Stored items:
#####

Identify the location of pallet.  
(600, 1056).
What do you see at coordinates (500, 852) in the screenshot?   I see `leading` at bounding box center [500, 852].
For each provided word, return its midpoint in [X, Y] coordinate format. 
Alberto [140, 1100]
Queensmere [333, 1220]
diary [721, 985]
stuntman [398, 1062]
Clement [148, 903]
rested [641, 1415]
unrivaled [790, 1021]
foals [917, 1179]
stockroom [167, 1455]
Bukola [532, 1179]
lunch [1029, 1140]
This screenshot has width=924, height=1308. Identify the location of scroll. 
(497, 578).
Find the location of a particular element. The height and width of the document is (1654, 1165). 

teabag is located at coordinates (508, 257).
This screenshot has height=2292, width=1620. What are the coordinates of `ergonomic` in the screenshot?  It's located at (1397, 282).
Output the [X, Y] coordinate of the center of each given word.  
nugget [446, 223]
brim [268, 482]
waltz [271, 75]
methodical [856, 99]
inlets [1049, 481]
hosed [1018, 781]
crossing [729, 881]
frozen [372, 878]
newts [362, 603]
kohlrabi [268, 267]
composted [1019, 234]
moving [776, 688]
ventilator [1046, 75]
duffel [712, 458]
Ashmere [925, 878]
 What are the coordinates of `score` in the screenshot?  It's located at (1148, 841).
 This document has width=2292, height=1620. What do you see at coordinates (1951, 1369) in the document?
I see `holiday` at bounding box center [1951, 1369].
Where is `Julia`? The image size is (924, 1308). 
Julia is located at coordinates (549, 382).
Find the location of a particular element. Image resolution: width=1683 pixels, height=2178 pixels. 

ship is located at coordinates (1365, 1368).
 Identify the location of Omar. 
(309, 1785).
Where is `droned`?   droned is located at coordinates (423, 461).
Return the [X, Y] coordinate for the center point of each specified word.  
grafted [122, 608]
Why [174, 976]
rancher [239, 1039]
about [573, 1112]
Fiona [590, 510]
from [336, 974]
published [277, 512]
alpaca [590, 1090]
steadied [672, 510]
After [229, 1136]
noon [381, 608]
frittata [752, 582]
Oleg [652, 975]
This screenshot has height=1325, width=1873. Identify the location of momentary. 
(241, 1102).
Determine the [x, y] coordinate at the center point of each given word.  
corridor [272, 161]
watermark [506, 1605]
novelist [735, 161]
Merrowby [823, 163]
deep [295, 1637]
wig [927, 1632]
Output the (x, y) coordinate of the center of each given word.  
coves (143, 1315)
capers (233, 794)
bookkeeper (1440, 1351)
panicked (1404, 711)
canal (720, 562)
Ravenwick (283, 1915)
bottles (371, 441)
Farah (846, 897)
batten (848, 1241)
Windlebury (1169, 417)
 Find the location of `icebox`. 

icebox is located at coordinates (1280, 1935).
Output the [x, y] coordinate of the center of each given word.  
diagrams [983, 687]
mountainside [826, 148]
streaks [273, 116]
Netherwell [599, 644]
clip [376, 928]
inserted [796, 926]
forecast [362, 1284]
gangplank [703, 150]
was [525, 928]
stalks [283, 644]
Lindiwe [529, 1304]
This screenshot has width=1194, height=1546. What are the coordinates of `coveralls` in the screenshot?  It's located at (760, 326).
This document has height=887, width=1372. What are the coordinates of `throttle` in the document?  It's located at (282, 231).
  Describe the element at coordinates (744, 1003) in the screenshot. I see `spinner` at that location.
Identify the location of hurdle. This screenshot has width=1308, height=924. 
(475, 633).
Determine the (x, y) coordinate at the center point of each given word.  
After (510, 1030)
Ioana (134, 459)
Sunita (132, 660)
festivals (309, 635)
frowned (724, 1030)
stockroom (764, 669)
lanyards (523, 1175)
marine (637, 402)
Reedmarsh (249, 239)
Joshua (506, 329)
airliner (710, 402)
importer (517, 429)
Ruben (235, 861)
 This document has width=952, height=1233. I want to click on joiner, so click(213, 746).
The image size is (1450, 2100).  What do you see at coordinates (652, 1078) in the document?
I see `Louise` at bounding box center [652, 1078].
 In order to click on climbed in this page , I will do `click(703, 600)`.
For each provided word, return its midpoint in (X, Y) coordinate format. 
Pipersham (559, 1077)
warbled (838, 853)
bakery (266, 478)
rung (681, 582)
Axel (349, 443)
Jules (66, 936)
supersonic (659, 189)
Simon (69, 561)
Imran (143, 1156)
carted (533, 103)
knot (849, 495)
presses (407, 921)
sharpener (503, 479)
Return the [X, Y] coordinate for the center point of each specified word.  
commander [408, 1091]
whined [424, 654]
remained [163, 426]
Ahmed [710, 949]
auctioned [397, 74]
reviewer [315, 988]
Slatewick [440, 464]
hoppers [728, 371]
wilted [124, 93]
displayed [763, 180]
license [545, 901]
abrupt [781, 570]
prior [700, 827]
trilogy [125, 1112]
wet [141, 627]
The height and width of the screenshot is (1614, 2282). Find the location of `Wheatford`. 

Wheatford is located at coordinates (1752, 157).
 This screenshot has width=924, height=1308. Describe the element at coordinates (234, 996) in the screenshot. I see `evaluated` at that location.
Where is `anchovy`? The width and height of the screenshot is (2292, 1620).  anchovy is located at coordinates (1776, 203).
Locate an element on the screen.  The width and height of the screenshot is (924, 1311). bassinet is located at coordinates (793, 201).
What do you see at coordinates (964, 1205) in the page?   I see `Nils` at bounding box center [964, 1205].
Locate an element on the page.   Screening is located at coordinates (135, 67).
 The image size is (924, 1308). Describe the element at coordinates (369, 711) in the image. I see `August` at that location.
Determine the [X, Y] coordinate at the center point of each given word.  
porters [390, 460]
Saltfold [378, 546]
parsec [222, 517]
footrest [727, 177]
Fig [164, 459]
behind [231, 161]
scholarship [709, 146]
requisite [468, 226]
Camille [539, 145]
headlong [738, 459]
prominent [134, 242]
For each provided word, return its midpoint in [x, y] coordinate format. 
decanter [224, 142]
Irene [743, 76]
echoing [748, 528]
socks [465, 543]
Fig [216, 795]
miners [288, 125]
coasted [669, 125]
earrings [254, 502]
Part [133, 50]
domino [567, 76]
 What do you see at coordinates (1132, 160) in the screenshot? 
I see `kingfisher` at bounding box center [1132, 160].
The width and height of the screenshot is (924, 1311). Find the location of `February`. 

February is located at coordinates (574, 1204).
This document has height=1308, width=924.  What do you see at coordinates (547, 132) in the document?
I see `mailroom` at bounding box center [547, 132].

#####

YOUR TASK: Render every line of the material above as a JSON list of strings, one string per line, leaving out blank lines.

TASK RESPONSE:
[
  "Identify the location of pallet.  ",
  "(600, 1056).",
  "What do you see at coordinates (500, 852) in the screenshot?   I see `leading` at bounding box center [500, 852].",
  "For each provided word, return its midpoint in [X, Y] coordinate format. ",
  "Alberto [140, 1100]",
  "Queensmere [333, 1220]",
  "diary [721, 985]",
  "stuntman [398, 1062]",
  "Clement [148, 903]",
  "rested [641, 1415]",
  "unrivaled [790, 1021]",
  "foals [917, 1179]",
  "stockroom [167, 1455]",
  "Bukola [532, 1179]",
  "lunch [1029, 1140]",
  "This screenshot has width=924, height=1308. Identify the location of scroll. ",
  "(497, 578).",
  "Find the location of a particular element. The height and width of the document is (1654, 1165). ",
  "teabag is located at coordinates (508, 257).",
  "This screenshot has height=2292, width=1620. What are the coordinates of `ergonomic` in the screenshot?  It's located at (1397, 282).",
  "Output the [X, Y] coordinate of the center of each given word.  ",
  "nugget [446, 223]",
  "brim [268, 482]",
  "waltz [271, 75]",
  "methodical [856, 99]",
  "inlets [1049, 481]",
  "hosed [1018, 781]",
  "crossing [729, 881]",
  "frozen [372, 878]",
  "newts [362, 603]",
  "kohlrabi [268, 267]",
  "composted [1019, 234]",
  "moving [776, 688]",
  "ventilator [1046, 75]",
  "duffel [712, 458]",
  "Ashmere [925, 878]",
  " What are the coordinates of `score` in the screenshot?  It's located at (1148, 841).",
  " This document has width=2292, height=1620. What do you see at coordinates (1951, 1369) in the document?",
  "I see `holiday` at bounding box center [1951, 1369].",
  "Where is `Julia`? The image size is (924, 1308). ",
  "Julia is located at coordinates (549, 382).",
  "Find the location of a particular element. Image resolution: width=1683 pixels, height=2178 pixels. ",
  "ship is located at coordinates (1365, 1368).",
  " Identify the location of Omar. ",
  "(309, 1785).",
  "Where is `droned`?   droned is located at coordinates (423, 461).",
  "Return the [X, Y] coordinate for the center point of each specified word.  ",
  "grafted [122, 608]",
  "Why [174, 976]",
  "rancher [239, 1039]",
  "about [573, 1112]",
  "Fiona [590, 510]",
  "from [336, 974]",
  "published [277, 512]",
  "alpaca [590, 1090]",
  "steadied [672, 510]",
  "After [229, 1136]",
  "noon [381, 608]",
  "frittata [752, 582]",
  "Oleg [652, 975]",
  "This screenshot has height=1325, width=1873. Identify the location of momentary. ",
  "(241, 1102).",
  "Determine the [x, y] coordinate at the center point of each given word.  ",
  "corridor [272, 161]",
  "watermark [506, 1605]",
  "novelist [735, 161]",
  "Merrowby [823, 163]",
  "deep [295, 1637]",
  "wig [927, 1632]",
  "Output the (x, y) coordinate of the center of each given word.  ",
  "coves (143, 1315)",
  "capers (233, 794)",
  "bookkeeper (1440, 1351)",
  "panicked (1404, 711)",
  "canal (720, 562)",
  "Ravenwick (283, 1915)",
  "bottles (371, 441)",
  "Farah (846, 897)",
  "batten (848, 1241)",
  "Windlebury (1169, 417)",
  " Find the location of `icebox`. ",
  "icebox is located at coordinates (1280, 1935).",
  "Output the [x, y] coordinate of the center of each given word.  ",
  "diagrams [983, 687]",
  "mountainside [826, 148]",
  "streaks [273, 116]",
  "Netherwell [599, 644]",
  "clip [376, 928]",
  "inserted [796, 926]",
  "forecast [362, 1284]",
  "gangplank [703, 150]",
  "was [525, 928]",
  "stalks [283, 644]",
  "Lindiwe [529, 1304]",
  "This screenshot has width=1194, height=1546. What are the coordinates of `coveralls` in the screenshot?  It's located at (760, 326).",
  "This document has height=887, width=1372. What are the coordinates of `throttle` in the document?  It's located at (282, 231).",
  "  Describe the element at coordinates (744, 1003) in the screenshot. I see `spinner` at that location.",
  "Identify the location of hurdle. This screenshot has width=1308, height=924. ",
  "(475, 633).",
  "Determine the (x, y) coordinate at the center point of each given word.  ",
  "After (510, 1030)",
  "Ioana (134, 459)",
  "Sunita (132, 660)",
  "festivals (309, 635)",
  "frowned (724, 1030)",
  "stockroom (764, 669)",
  "lanyards (523, 1175)",
  "marine (637, 402)",
  "Reedmarsh (249, 239)",
  "Joshua (506, 329)",
  "airliner (710, 402)",
  "importer (517, 429)",
  "Ruben (235, 861)",
  " This document has width=952, height=1233. I want to click on joiner, so click(213, 746).",
  "The image size is (1450, 2100).  What do you see at coordinates (652, 1078) in the document?",
  "I see `Louise` at bounding box center [652, 1078].",
  " In order to click on climbed in this page , I will do `click(703, 600)`.",
  "For each provided word, return its midpoint in (X, Y) coordinate format. ",
  "Pipersham (559, 1077)",
  "warbled (838, 853)",
  "bakery (266, 478)",
  "rung (681, 582)",
  "Axel (349, 443)",
  "Jules (66, 936)",
  "supersonic (659, 189)",
  "Simon (69, 561)",
  "Imran (143, 1156)",
  "carted (533, 103)",
  "knot (849, 495)",
  "presses (407, 921)",
  "sharpener (503, 479)",
  "Return the [X, Y] coordinate for the center point of each specified word.  ",
  "commander [408, 1091]",
  "whined [424, 654]",
  "remained [163, 426]",
  "Ahmed [710, 949]",
  "auctioned [397, 74]",
  "reviewer [315, 988]",
  "Slatewick [440, 464]",
  "hoppers [728, 371]",
  "wilted [124, 93]",
  "displayed [763, 180]",
  "license [545, 901]",
  "abrupt [781, 570]",
  "prior [700, 827]",
  "trilogy [125, 1112]",
  "wet [141, 627]",
  "The height and width of the screenshot is (1614, 2282). Find the location of `Wheatford`. ",
  "Wheatford is located at coordinates (1752, 157).",
  " This screenshot has width=924, height=1308. Describe the element at coordinates (234, 996) in the screenshot. I see `evaluated` at that location.",
  "Where is `anchovy`? The width and height of the screenshot is (2292, 1620).  anchovy is located at coordinates (1776, 203).",
  "Locate an element on the screen.  The width and height of the screenshot is (924, 1311). bassinet is located at coordinates (793, 201).",
  "What do you see at coordinates (964, 1205) in the page?   I see `Nils` at bounding box center [964, 1205].",
  "Locate an element on the page.   Screening is located at coordinates (135, 67).",
  " The image size is (924, 1308). Describe the element at coordinates (369, 711) in the image. I see `August` at that location.",
  "Determine the [X, Y] coordinate at the center point of each given word.  ",
  "porters [390, 460]",
  "Saltfold [378, 546]",
  "parsec [222, 517]",
  "footrest [727, 177]",
  "Fig [164, 459]",
  "behind [231, 161]",
  "scholarship [709, 146]",
  "requisite [468, 226]",
  "Camille [539, 145]",
  "headlong [738, 459]",
  "prominent [134, 242]",
  "For each provided word, return its midpoint in [x, y] coordinate format. ",
  "decanter [224, 142]",
  "Irene [743, 76]",
  "echoing [748, 528]",
  "socks [465, 543]",
  "Fig [216, 795]",
  "miners [288, 125]",
  "coasted [669, 125]",
  "earrings [254, 502]",
  "Part [133, 50]",
  "domino [567, 76]",
  " What do you see at coordinates (1132, 160) in the screenshot? ",
  "I see `kingfisher` at bounding box center [1132, 160].",
  "The width and height of the screenshot is (924, 1311). Find the location of `February`. ",
  "February is located at coordinates (574, 1204).",
  "This document has height=1308, width=924.  What do you see at coordinates (547, 132) in the document?",
  "I see `mailroom` at bounding box center [547, 132]."
]